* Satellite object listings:
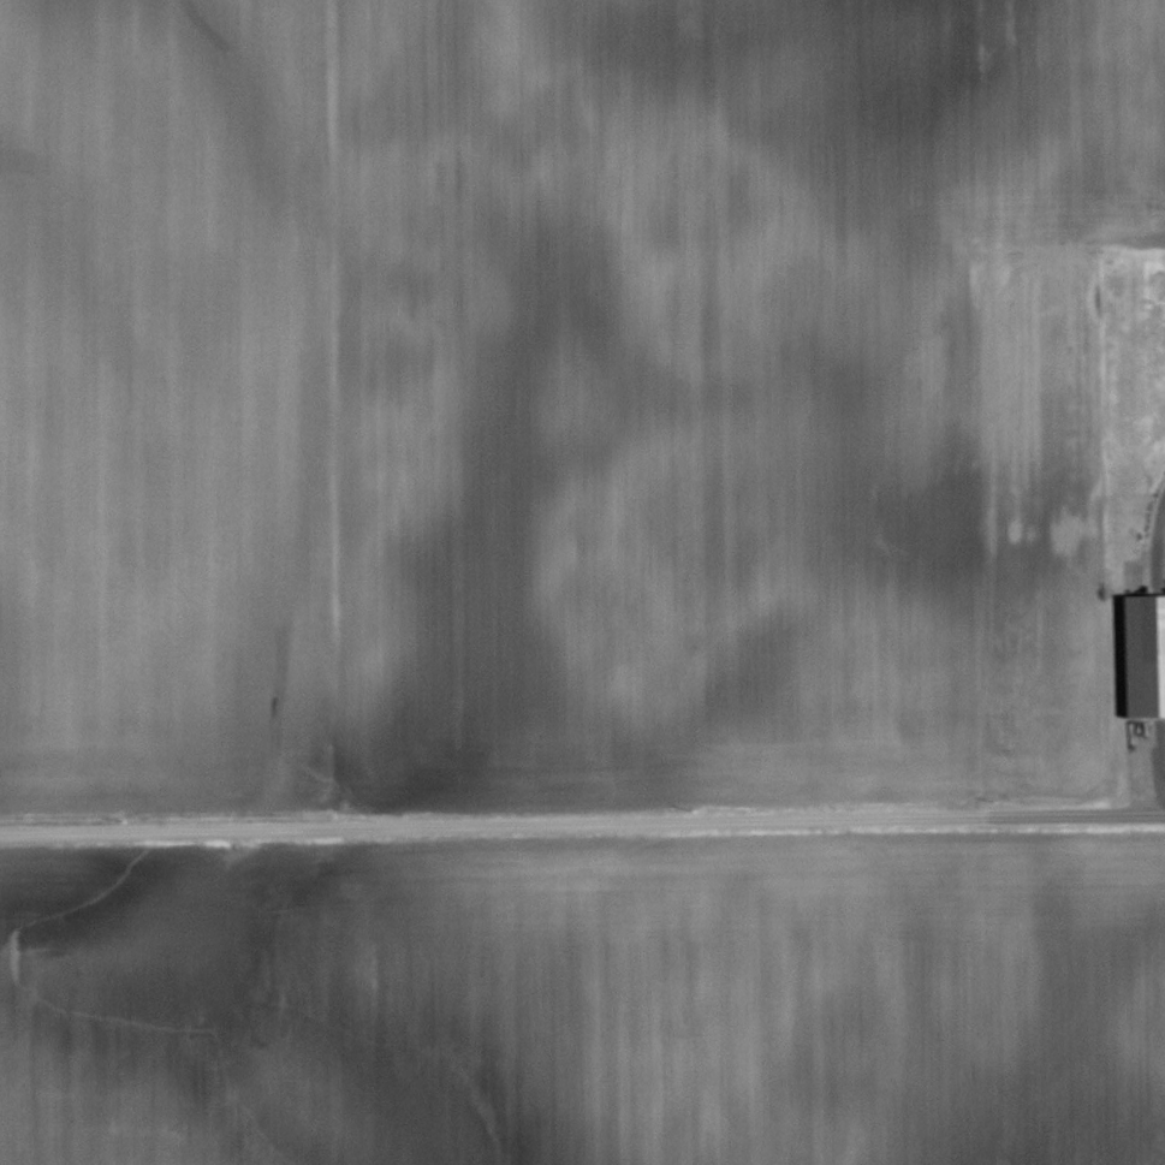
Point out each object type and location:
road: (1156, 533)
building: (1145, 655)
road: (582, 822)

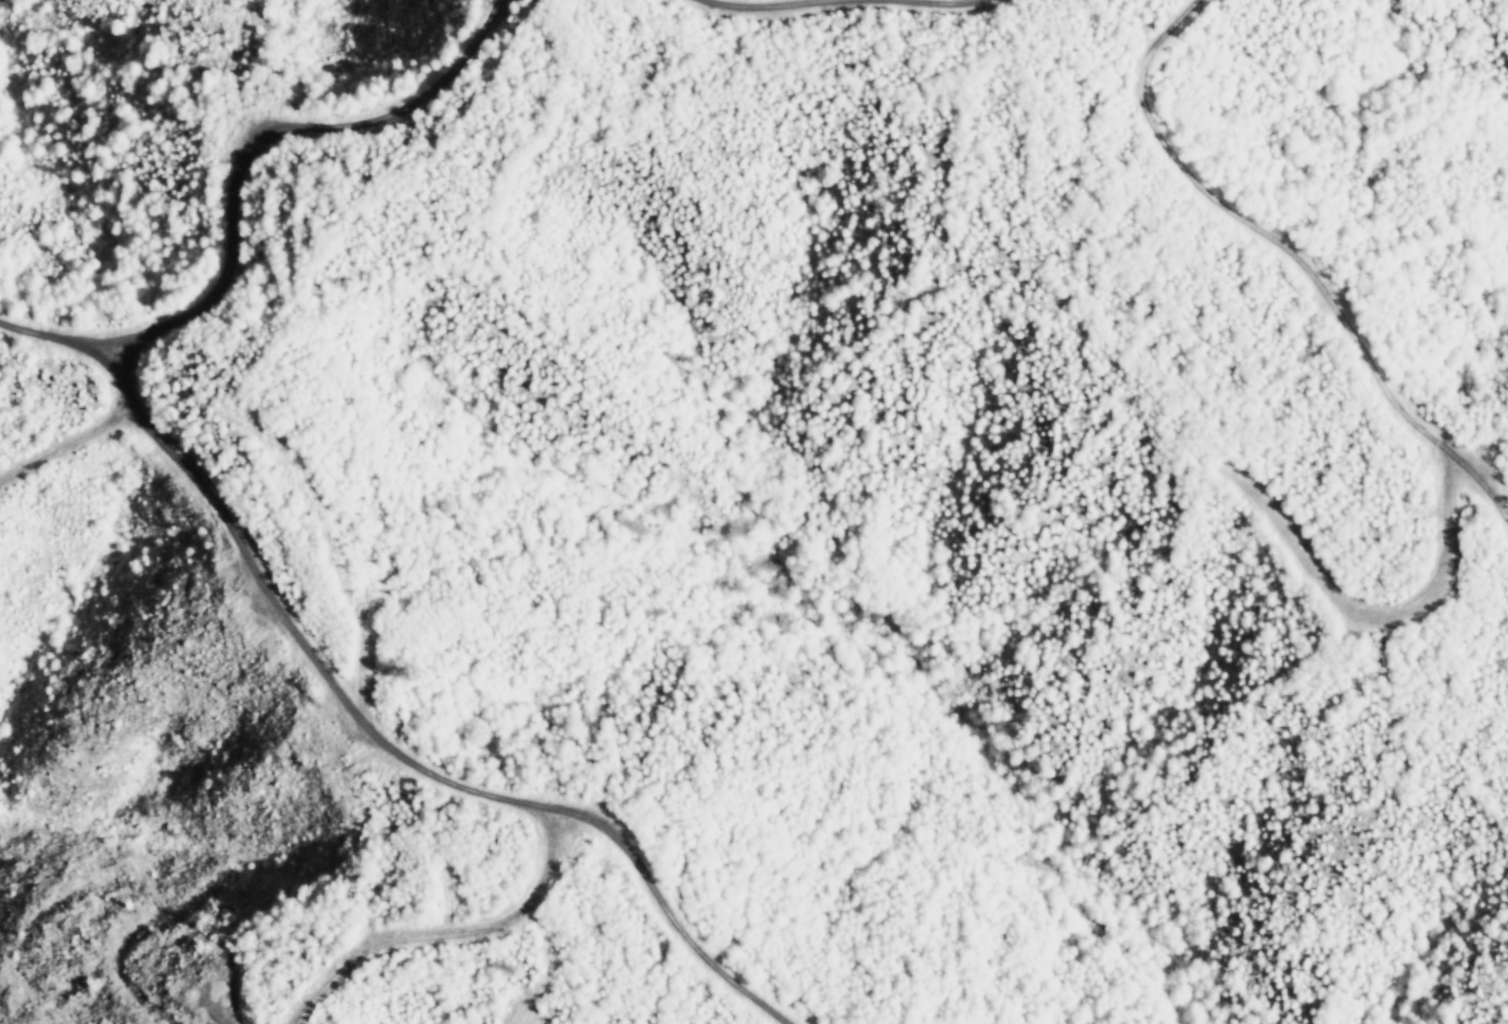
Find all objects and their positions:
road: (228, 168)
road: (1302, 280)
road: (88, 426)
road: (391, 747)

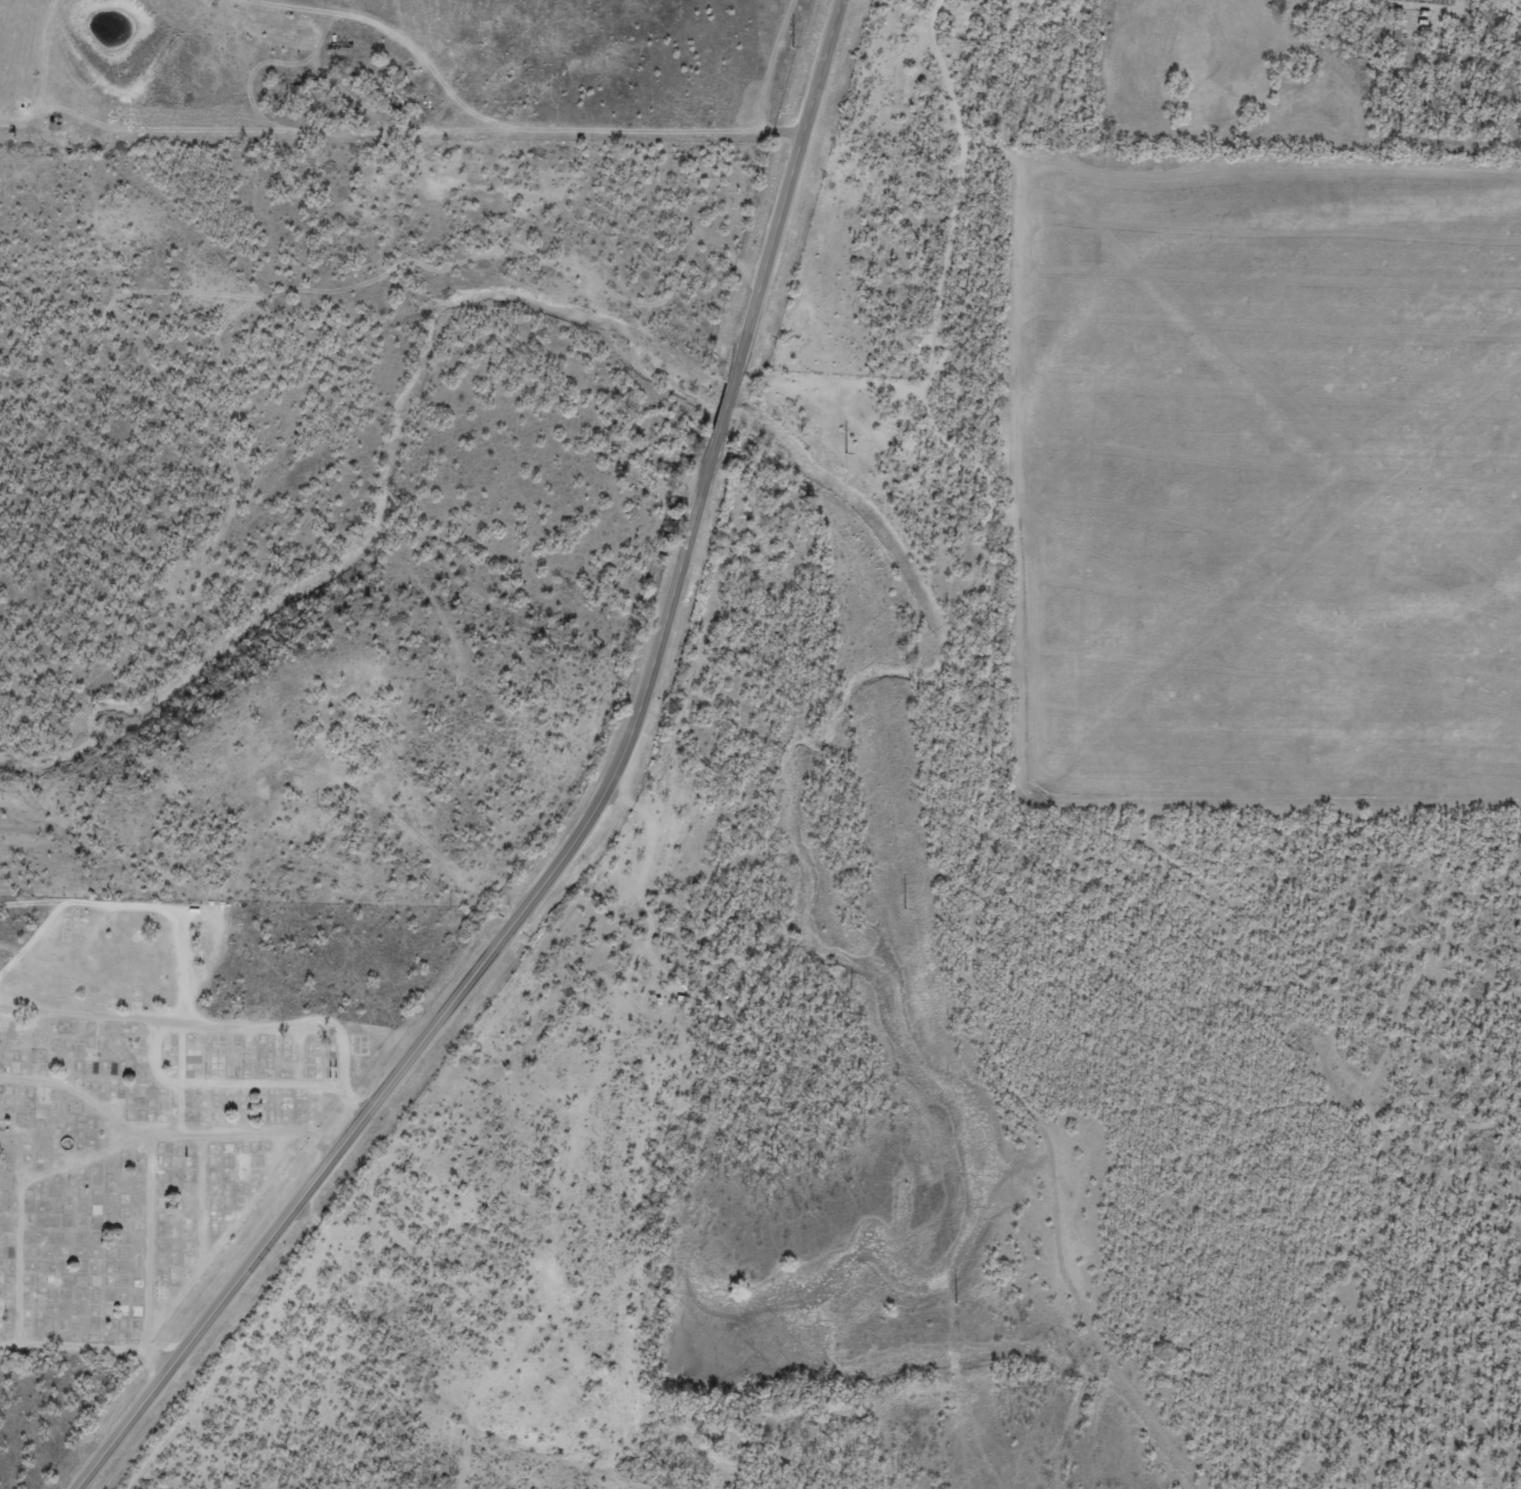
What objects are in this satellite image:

* The task: Every line above is to be written out unchanged, with the pictures omitted.

* Solved exercise:
Point out each object type and location:
road: (1156, 533)
building: (1145, 655)
road: (582, 822)

Find all objects and their positions:
road: (228, 168)
road: (1302, 280)
road: (88, 426)
road: (391, 747)

What objects are in this satellite image:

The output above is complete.